Provided material:
:::::
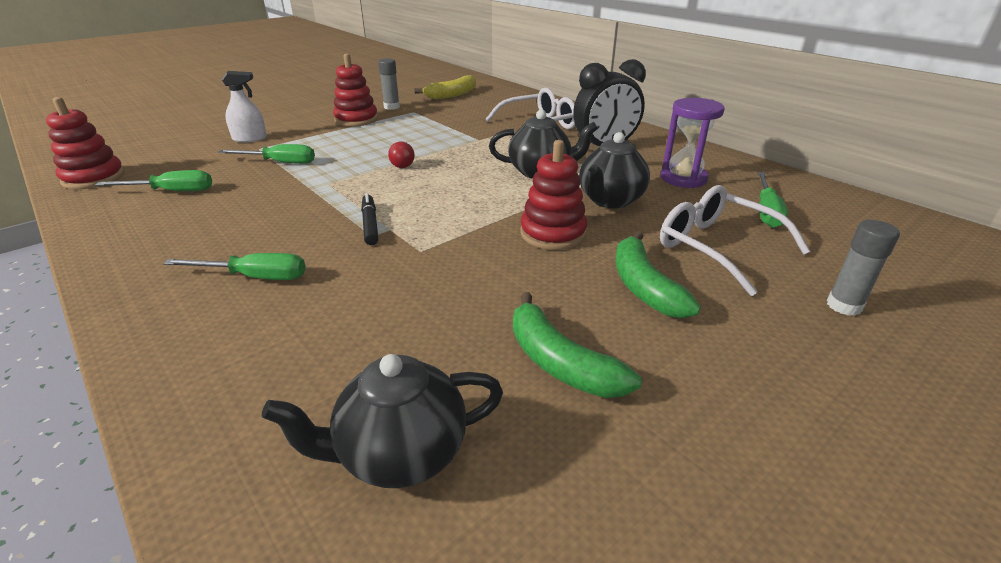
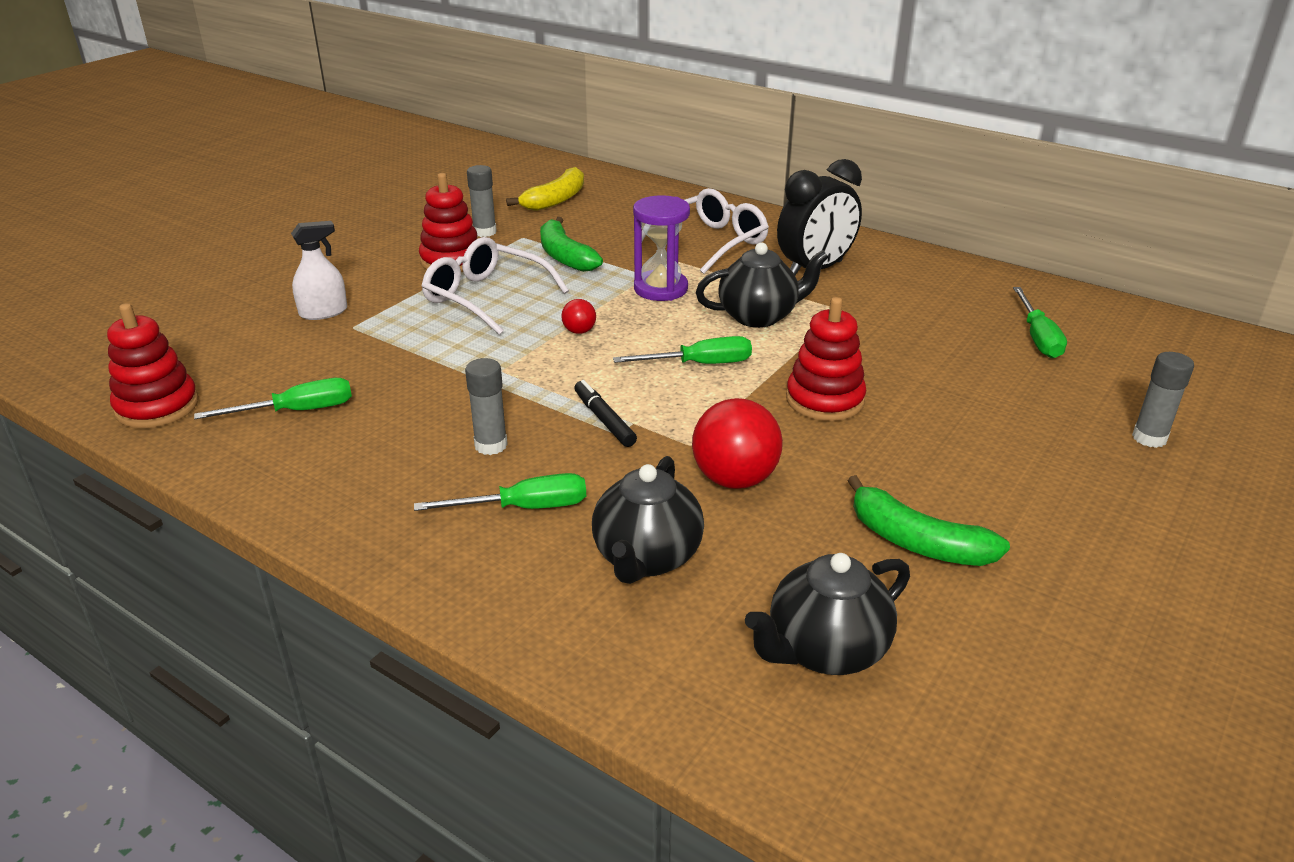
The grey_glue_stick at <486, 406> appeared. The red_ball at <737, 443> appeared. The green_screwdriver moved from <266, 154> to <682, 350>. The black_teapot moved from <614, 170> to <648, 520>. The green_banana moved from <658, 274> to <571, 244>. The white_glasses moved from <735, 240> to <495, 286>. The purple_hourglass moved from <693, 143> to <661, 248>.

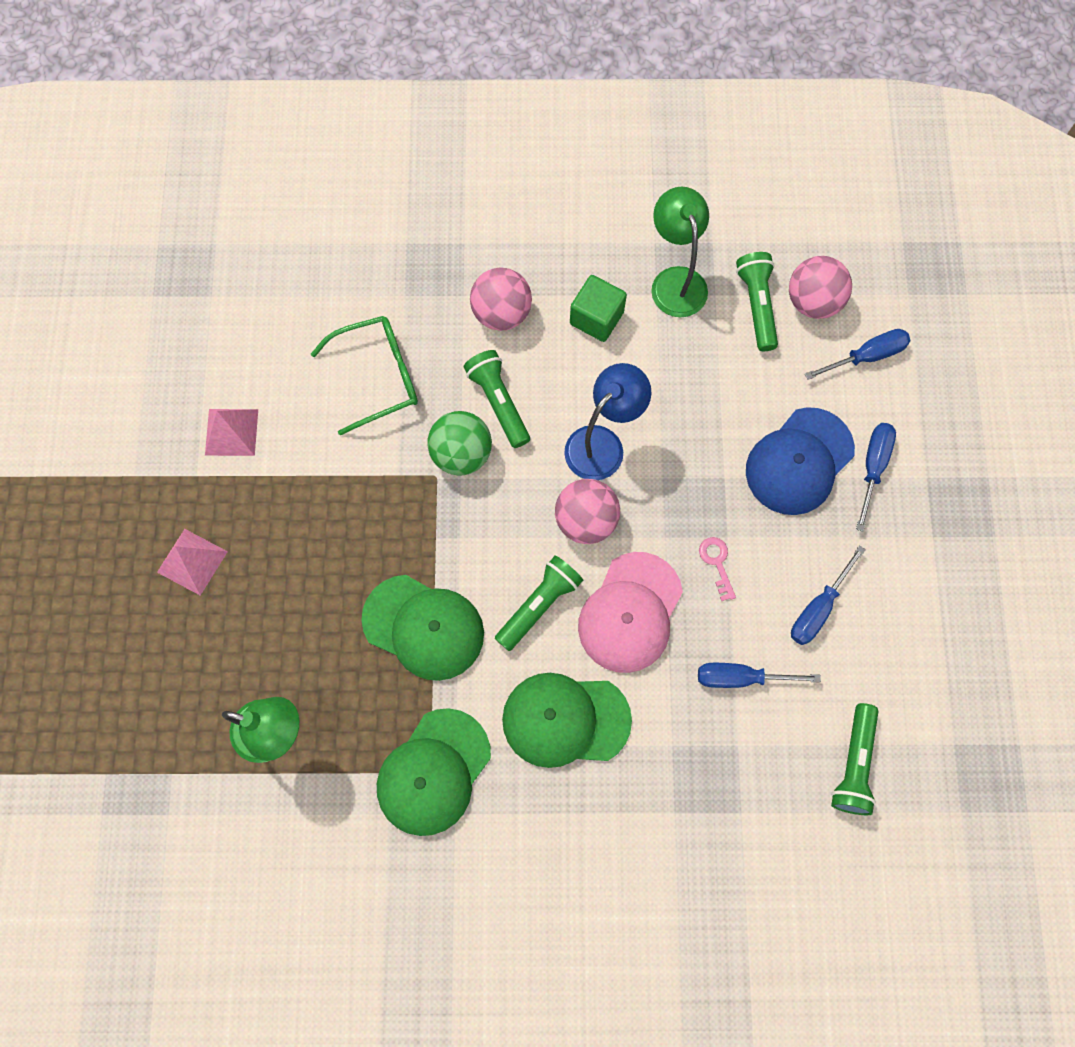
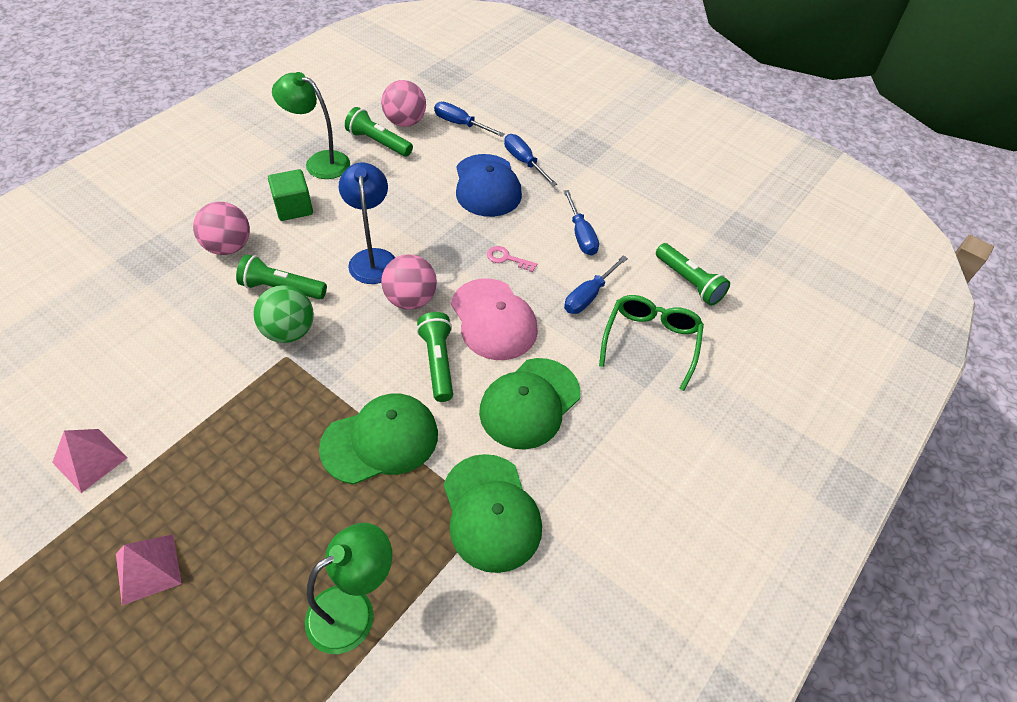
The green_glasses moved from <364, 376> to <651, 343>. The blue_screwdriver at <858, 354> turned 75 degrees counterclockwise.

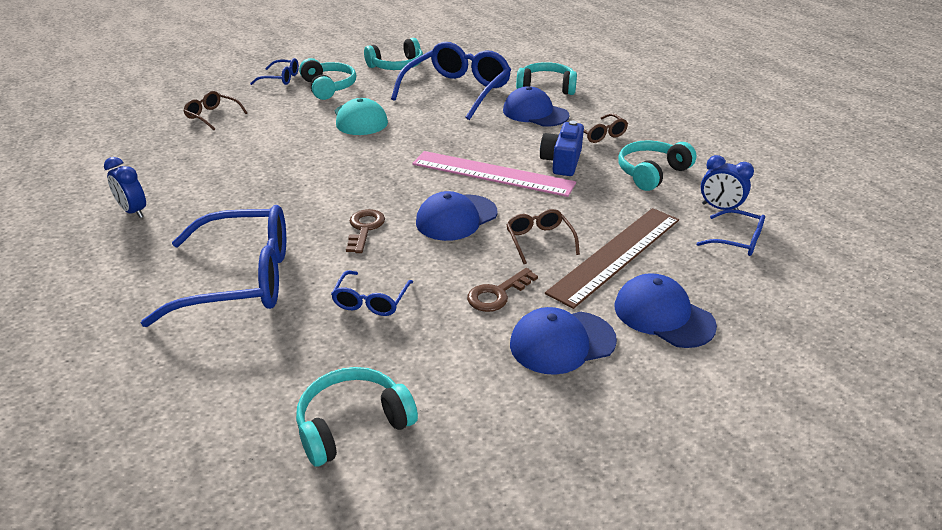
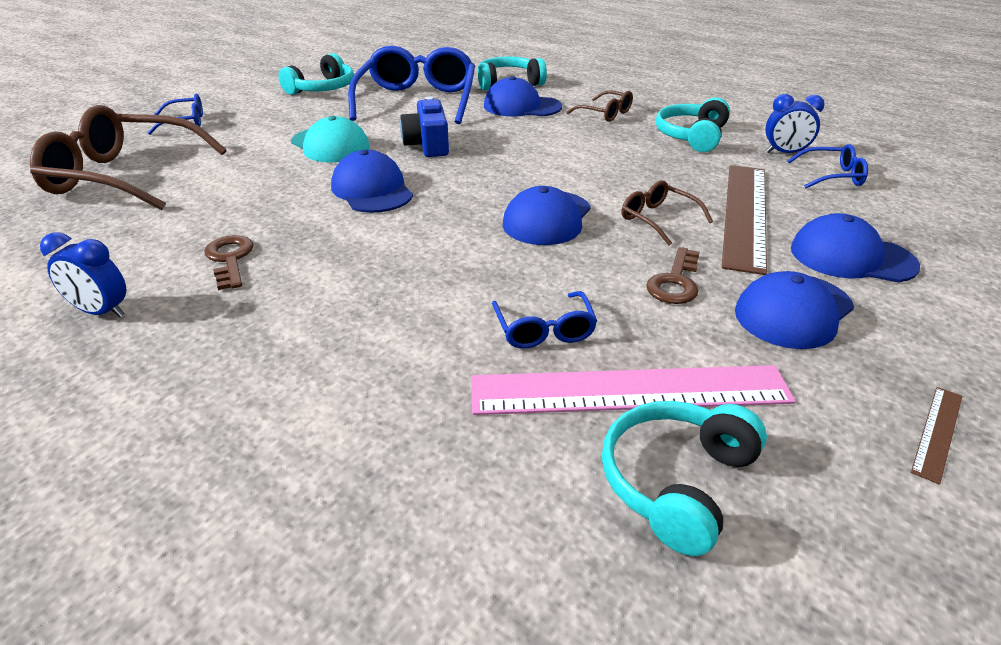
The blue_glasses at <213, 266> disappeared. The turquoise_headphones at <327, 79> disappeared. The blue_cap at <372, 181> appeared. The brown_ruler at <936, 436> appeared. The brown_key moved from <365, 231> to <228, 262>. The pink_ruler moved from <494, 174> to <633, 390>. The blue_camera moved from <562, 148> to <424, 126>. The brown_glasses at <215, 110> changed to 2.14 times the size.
:::::
What the task asks: Retype each line above exactly. Leave the images out.

Solution to this problem:
The grey_glue_stick at <486, 406> appeared. The red_ball at <737, 443> appeared. The green_screwdriver moved from <266, 154> to <682, 350>. The black_teapot moved from <614, 170> to <648, 520>. The green_banana moved from <658, 274> to <571, 244>. The white_glasses moved from <735, 240> to <495, 286>. The purple_hourglass moved from <693, 143> to <661, 248>.

The green_glasses moved from <364, 376> to <651, 343>. The blue_screwdriver at <858, 354> turned 75 degrees counterclockwise.

The blue_glasses at <213, 266> disappeared. The turquoise_headphones at <327, 79> disappeared. The blue_cap at <372, 181> appeared. The brown_ruler at <936, 436> appeared. The brown_key moved from <365, 231> to <228, 262>. The pink_ruler moved from <494, 174> to <633, 390>. The blue_camera moved from <562, 148> to <424, 126>. The brown_glasses at <215, 110> changed to 2.14 times the size.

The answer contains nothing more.